EXERCISE PROMPT »
Without including pictures, set down every record exactly as it stands.

::: RECORDS SHOWN :::

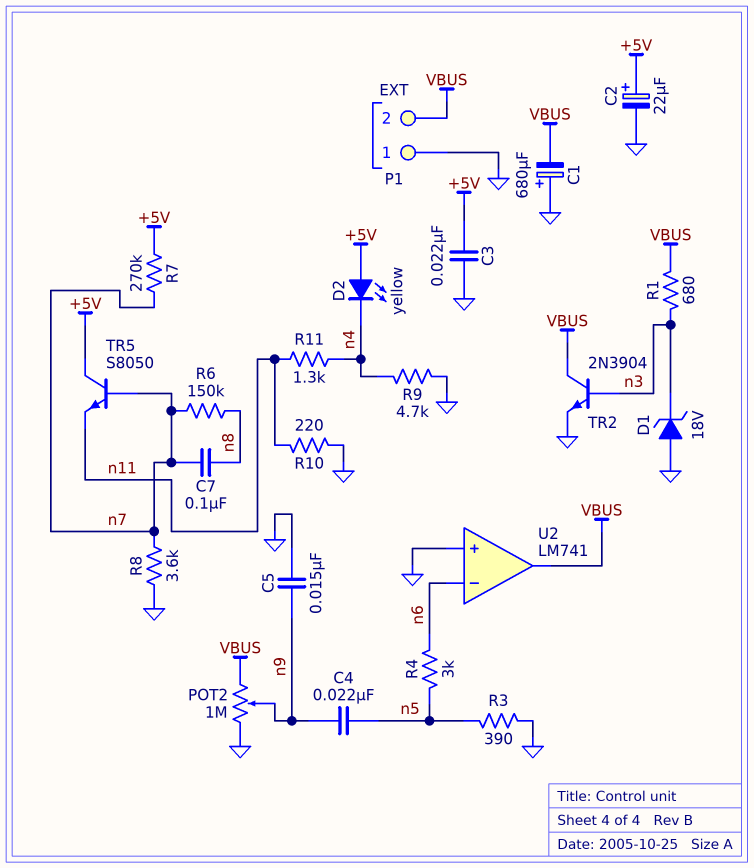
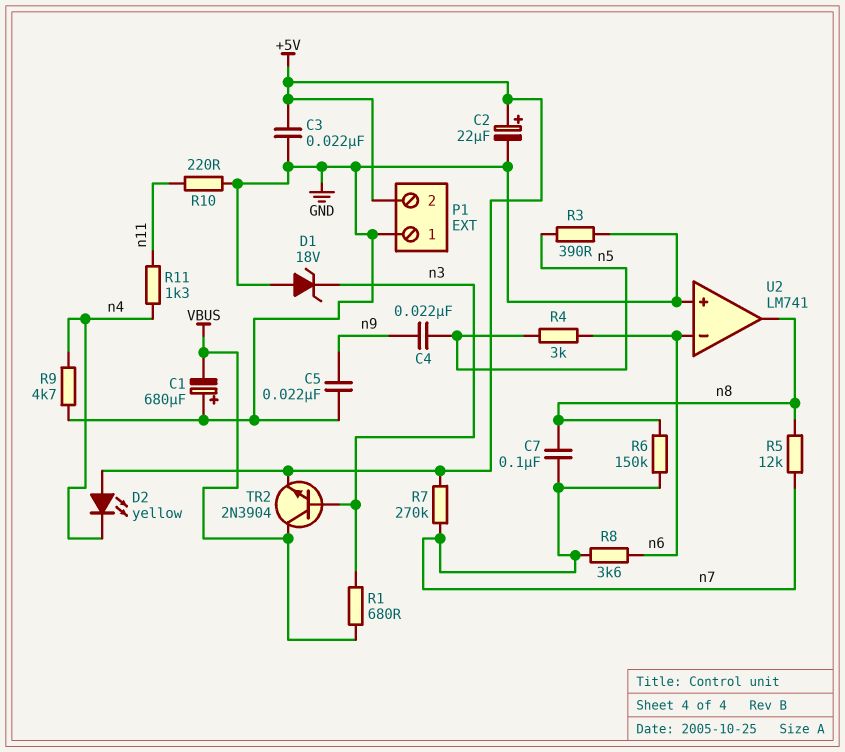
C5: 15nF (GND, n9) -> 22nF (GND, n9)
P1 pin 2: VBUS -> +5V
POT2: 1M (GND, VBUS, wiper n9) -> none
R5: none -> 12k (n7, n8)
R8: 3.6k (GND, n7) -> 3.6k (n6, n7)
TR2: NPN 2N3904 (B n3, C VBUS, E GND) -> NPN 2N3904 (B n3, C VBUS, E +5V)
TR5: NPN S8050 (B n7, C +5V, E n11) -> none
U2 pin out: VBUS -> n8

:::

SOLUTION TO THIS EXERCISE »
C5: 15nF (GND, n9) -> 22nF (GND, n9)
P1 pin 2: VBUS -> +5V
POT2: 1M (GND, VBUS, wiper n9) -> none
R5: none -> 12k (n7, n8)
R8: 3.6k (GND, n7) -> 3.6k (n6, n7)
TR2: NPN 2N3904 (B n3, C VBUS, E GND) -> NPN 2N3904 (B n3, C VBUS, E +5V)
TR5: NPN S8050 (B n7, C +5V, E n11) -> none
U2 pin out: VBUS -> n8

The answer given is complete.